● **Extracted material**
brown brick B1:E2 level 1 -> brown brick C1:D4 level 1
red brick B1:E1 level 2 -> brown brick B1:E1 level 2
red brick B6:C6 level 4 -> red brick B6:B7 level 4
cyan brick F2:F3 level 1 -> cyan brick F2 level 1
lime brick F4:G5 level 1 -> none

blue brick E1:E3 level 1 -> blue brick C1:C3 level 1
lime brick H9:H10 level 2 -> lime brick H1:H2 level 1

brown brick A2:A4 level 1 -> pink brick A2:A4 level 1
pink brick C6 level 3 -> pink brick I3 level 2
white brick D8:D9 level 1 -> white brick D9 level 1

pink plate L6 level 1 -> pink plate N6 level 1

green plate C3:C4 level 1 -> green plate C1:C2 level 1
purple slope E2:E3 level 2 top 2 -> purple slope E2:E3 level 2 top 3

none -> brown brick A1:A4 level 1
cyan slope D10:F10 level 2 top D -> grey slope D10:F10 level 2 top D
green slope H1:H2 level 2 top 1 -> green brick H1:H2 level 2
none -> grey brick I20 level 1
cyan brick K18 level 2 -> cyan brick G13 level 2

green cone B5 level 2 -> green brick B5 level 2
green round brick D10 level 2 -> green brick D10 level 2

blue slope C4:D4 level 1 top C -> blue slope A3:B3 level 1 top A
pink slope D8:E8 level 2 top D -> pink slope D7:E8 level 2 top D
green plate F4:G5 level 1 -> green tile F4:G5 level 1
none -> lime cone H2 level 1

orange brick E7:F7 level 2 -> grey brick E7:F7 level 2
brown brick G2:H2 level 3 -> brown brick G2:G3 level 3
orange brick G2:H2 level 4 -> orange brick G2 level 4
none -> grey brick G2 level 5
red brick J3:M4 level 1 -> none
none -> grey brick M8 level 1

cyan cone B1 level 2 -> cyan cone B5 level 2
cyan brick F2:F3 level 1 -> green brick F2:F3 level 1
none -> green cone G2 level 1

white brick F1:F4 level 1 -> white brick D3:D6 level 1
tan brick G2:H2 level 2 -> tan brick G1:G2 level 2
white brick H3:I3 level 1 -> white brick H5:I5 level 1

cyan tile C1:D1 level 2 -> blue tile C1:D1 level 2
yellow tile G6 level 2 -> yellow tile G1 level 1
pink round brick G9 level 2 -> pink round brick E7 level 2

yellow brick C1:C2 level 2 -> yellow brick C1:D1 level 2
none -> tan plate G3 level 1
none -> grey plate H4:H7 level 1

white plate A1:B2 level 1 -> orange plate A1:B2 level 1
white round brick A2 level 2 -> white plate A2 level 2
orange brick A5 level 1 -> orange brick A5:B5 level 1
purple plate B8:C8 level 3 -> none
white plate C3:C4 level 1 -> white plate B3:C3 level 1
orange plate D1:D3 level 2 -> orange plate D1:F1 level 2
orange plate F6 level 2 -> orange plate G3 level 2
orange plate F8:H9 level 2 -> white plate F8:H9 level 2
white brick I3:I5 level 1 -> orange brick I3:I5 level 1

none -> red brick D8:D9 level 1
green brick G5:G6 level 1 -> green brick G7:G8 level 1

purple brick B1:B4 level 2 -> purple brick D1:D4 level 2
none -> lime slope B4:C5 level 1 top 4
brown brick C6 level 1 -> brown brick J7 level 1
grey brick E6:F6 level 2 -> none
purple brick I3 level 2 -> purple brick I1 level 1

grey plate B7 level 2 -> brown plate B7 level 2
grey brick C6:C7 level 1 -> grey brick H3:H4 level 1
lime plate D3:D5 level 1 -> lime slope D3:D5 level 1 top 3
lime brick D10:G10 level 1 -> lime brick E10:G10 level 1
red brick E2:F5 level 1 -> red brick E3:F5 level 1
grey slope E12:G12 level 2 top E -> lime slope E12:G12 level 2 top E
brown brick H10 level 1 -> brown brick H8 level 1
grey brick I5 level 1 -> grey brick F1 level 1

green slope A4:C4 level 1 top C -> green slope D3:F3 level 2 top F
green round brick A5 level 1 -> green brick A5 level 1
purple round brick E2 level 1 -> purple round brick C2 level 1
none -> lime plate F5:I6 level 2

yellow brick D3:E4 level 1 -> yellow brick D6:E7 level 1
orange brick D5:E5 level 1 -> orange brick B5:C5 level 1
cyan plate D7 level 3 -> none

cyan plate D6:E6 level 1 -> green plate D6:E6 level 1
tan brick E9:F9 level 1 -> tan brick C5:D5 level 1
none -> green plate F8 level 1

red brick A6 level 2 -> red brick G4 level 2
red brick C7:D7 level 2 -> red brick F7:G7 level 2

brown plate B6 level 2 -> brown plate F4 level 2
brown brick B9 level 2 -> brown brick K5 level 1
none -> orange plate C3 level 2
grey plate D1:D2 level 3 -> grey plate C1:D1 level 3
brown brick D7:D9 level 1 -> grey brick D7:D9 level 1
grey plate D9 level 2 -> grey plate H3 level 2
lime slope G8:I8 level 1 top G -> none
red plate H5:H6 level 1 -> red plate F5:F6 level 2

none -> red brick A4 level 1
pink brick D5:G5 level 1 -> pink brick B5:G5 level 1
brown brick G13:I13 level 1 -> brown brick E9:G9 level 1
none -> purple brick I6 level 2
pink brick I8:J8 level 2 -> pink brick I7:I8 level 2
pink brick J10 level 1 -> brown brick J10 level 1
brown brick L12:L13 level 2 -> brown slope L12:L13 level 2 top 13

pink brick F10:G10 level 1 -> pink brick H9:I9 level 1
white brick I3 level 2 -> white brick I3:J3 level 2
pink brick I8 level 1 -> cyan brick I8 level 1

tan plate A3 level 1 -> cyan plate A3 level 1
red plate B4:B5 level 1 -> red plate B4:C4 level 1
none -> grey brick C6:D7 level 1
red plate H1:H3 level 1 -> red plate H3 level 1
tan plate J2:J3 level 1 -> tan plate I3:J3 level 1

● **Exercise requirements**
From the records above, quote only the lines running from the line with "pink round brick G9" to the line with "none -> orange plate C3 level 2", both lines included.

● **Answer to this problem**
pink round brick G9 level 2 -> pink round brick E7 level 2

yellow brick C1:C2 level 2 -> yellow brick C1:D1 level 2
none -> tan plate G3 level 1
none -> grey plate H4:H7 level 1

white plate A1:B2 level 1 -> orange plate A1:B2 level 1
white round brick A2 level 2 -> white plate A2 level 2
orange brick A5 level 1 -> orange brick A5:B5 level 1
purple plate B8:C8 level 3 -> none
white plate C3:C4 level 1 -> white plate B3:C3 level 1
orange plate D1:D3 level 2 -> orange plate D1:F1 level 2
orange plate F6 level 2 -> orange plate G3 level 2
orange plate F8:H9 level 2 -> white plate F8:H9 level 2
white brick I3:I5 level 1 -> orange brick I3:I5 level 1

none -> red brick D8:D9 level 1
green brick G5:G6 level 1 -> green brick G7:G8 level 1

purple brick B1:B4 level 2 -> purple brick D1:D4 level 2
none -> lime slope B4:C5 level 1 top 4
brown brick C6 level 1 -> brown brick J7 level 1
grey brick E6:F6 level 2 -> none
purple brick I3 level 2 -> purple brick I1 level 1

grey plate B7 level 2 -> brown plate B7 level 2
grey brick C6:C7 level 1 -> grey brick H3:H4 level 1
lime plate D3:D5 level 1 -> lime slope D3:D5 level 1 top 3
lime brick D10:G10 level 1 -> lime brick E10:G10 level 1
red brick E2:F5 level 1 -> red brick E3:F5 level 1
grey slope E12:G12 level 2 top E -> lime slope E12:G12 level 2 top E
brown brick H10 level 1 -> brown brick H8 level 1
grey brick I5 level 1 -> grey brick F1 level 1

green slope A4:C4 level 1 top C -> green slope D3:F3 level 2 top F
green round brick A5 level 1 -> green brick A5 level 1
purple round brick E2 level 1 -> purple round brick C2 level 1
none -> lime plate F5:I6 level 2

yellow brick D3:E4 level 1 -> yellow brick D6:E7 level 1
orange brick D5:E5 level 1 -> orange brick B5:C5 level 1
cyan plate D7 level 3 -> none

cyan plate D6:E6 level 1 -> green plate D6:E6 level 1
tan brick E9:F9 level 1 -> tan brick C5:D5 level 1
none -> green plate F8 level 1

red brick A6 level 2 -> red brick G4 level 2
red brick C7:D7 level 2 -> red brick F7:G7 level 2

brown plate B6 level 2 -> brown plate F4 level 2
brown brick B9 level 2 -> brown brick K5 level 1
none -> orange plate C3 level 2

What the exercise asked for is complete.